§ **What you have to do**:
Set out exactly, line by line, the stretch of data below that begins at the line containing "C4: 1uF (plus +9V, minus DGND) -> none" and ends at the line containing "D8: none -> LED (A N7, K DGND)", with both ends kept.

§ **Records**:
###

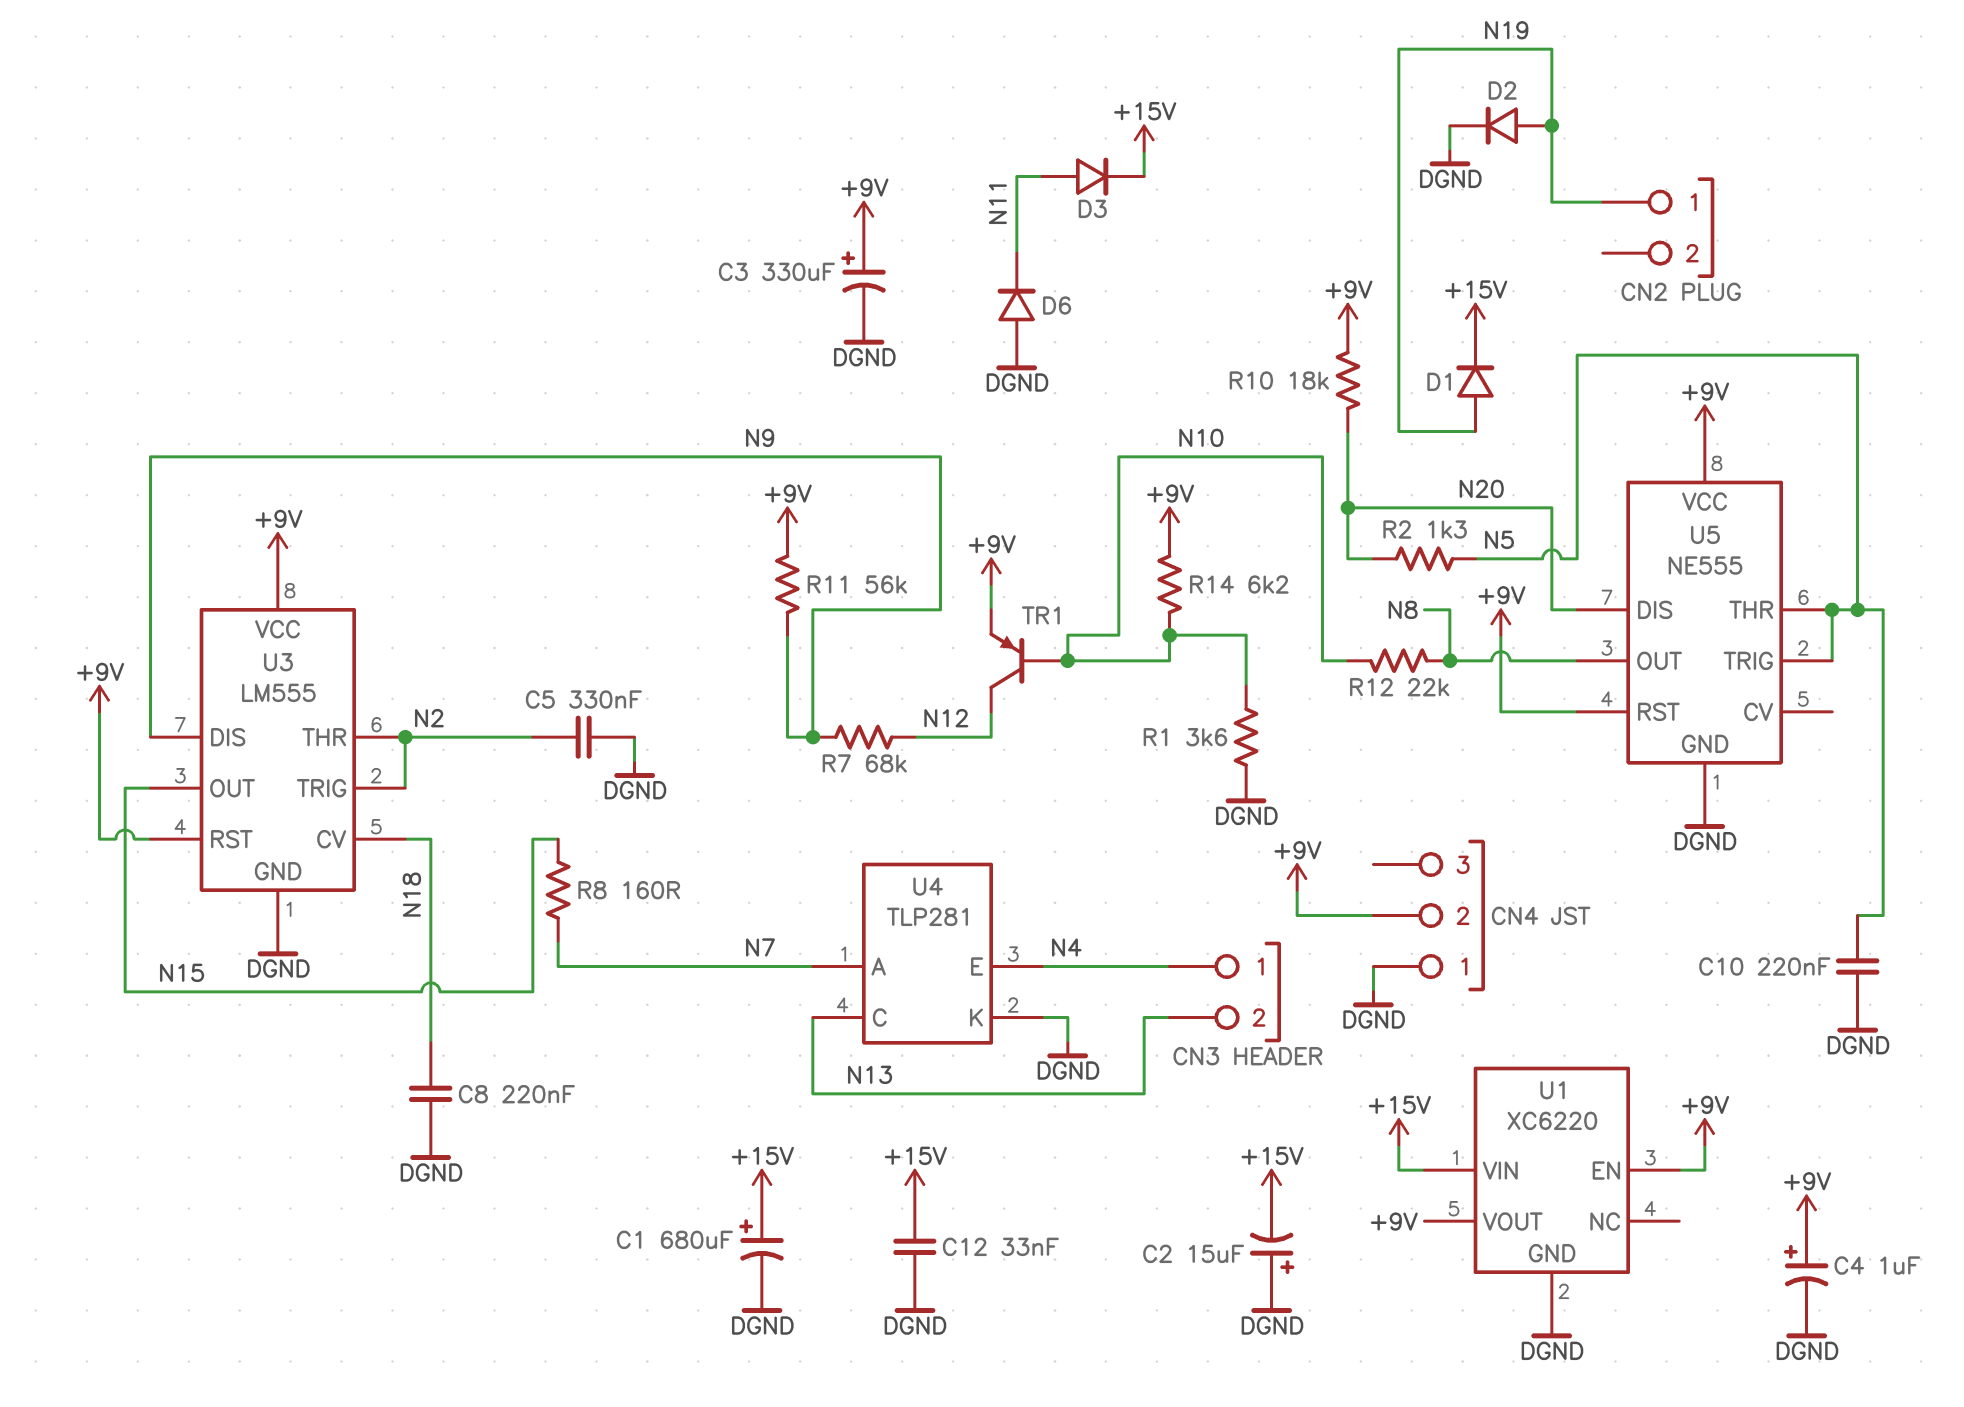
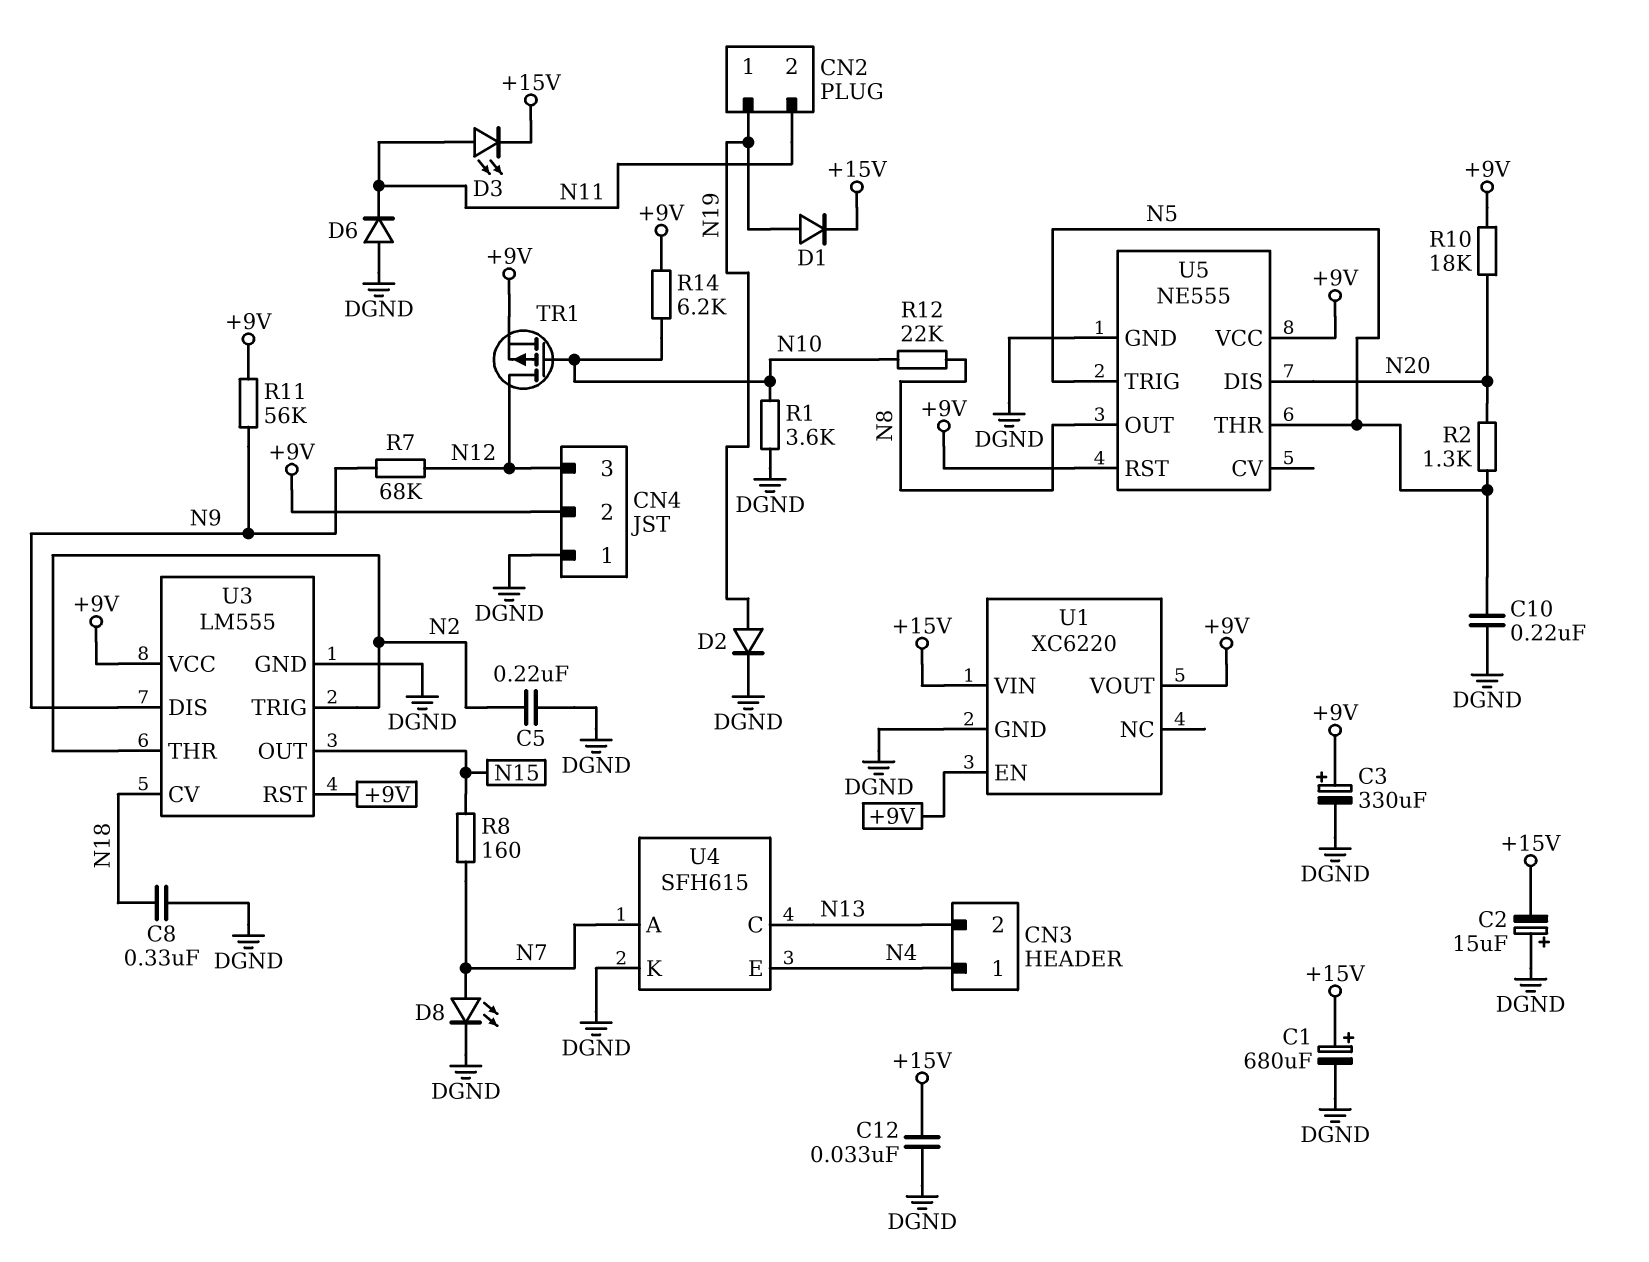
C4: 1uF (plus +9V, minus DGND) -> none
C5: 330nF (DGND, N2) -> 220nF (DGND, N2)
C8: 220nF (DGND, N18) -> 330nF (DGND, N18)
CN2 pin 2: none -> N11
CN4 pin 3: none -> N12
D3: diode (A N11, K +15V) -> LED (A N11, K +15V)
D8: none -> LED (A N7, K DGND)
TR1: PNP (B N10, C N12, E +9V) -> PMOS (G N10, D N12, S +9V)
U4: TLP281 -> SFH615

###

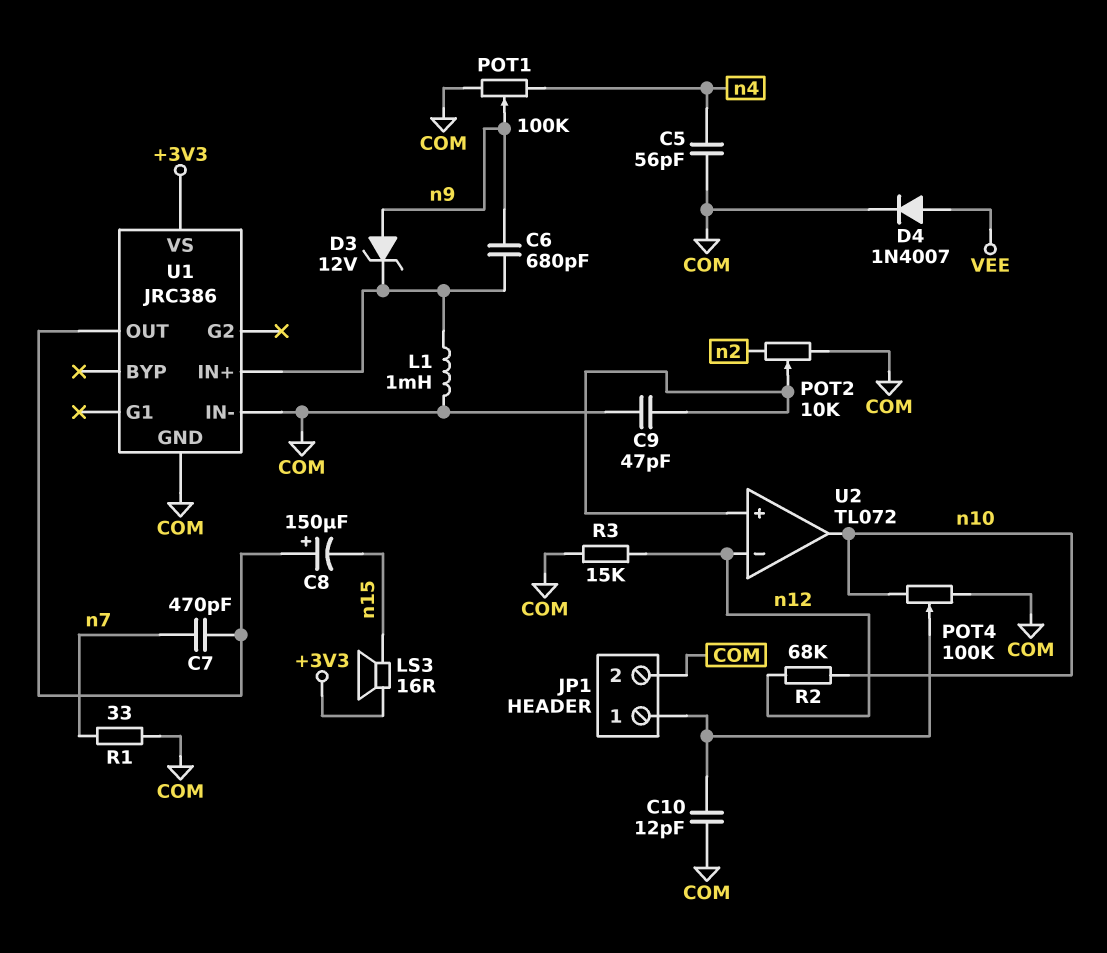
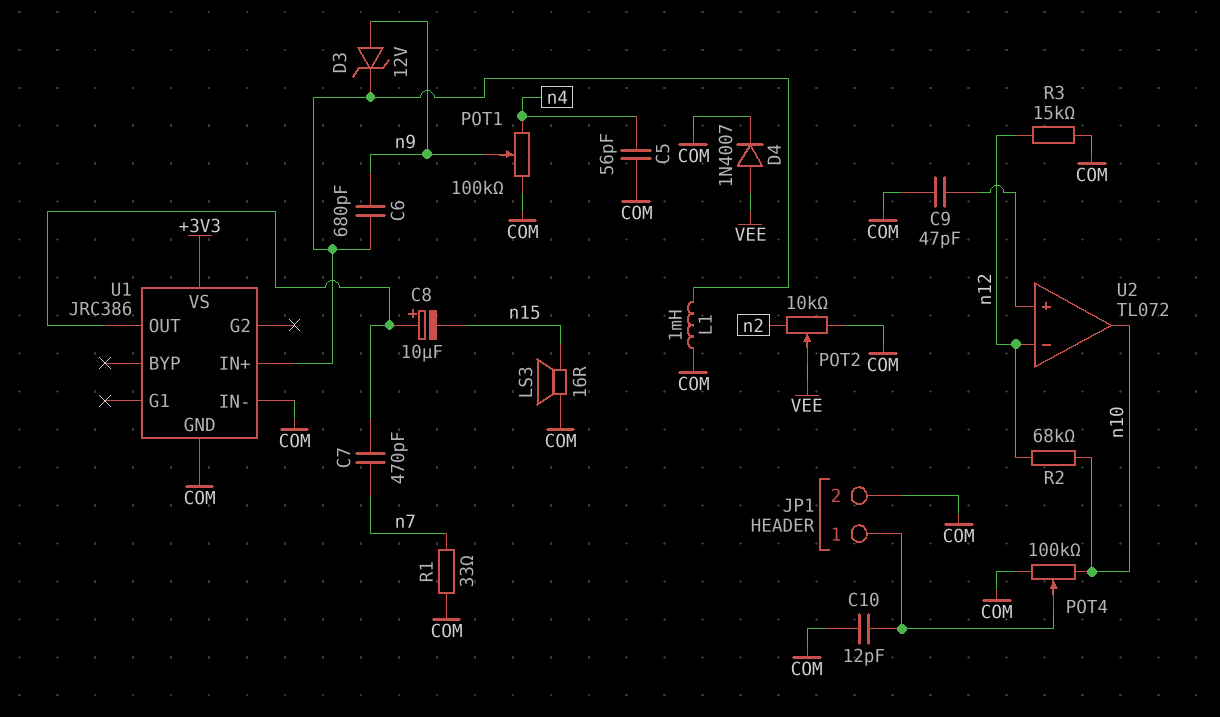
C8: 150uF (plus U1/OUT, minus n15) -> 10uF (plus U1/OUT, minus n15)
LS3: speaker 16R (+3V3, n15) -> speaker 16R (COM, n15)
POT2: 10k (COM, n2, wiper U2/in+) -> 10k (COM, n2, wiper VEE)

###

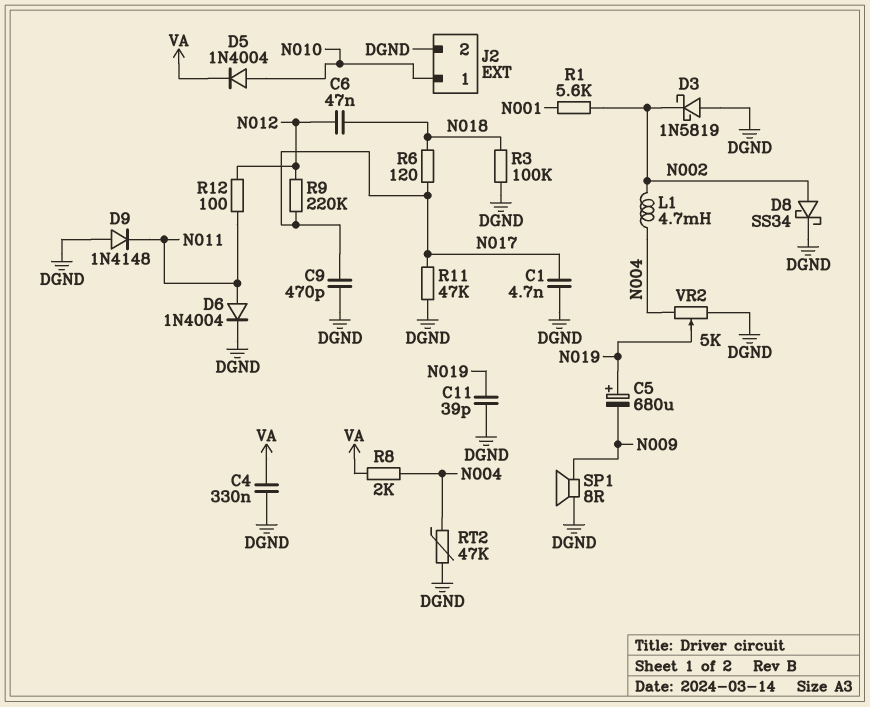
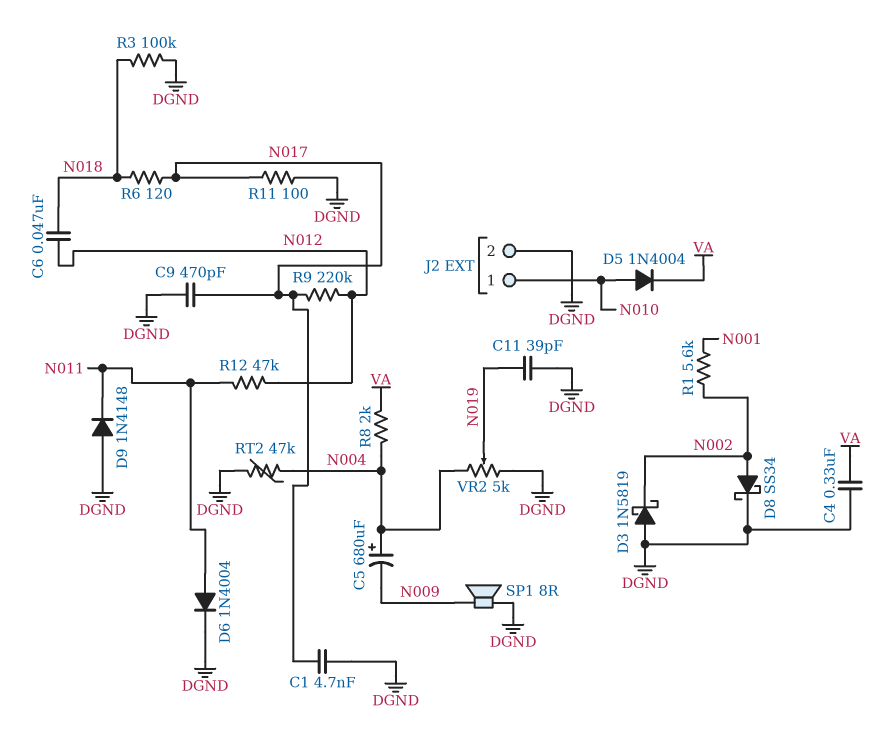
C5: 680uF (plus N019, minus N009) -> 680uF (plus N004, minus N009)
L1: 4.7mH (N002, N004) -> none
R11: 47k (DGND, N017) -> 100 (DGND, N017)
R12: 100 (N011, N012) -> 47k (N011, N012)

###

§ **Exercise response**:
C4: 1uF (plus +9V, minus DGND) -> none
C5: 330nF (DGND, N2) -> 220nF (DGND, N2)
C8: 220nF (DGND, N18) -> 330nF (DGND, N18)
CN2 pin 2: none -> N11
CN4 pin 3: none -> N12
D3: diode (A N11, K +15V) -> LED (A N11, K +15V)
D8: none -> LED (A N7, K DGND)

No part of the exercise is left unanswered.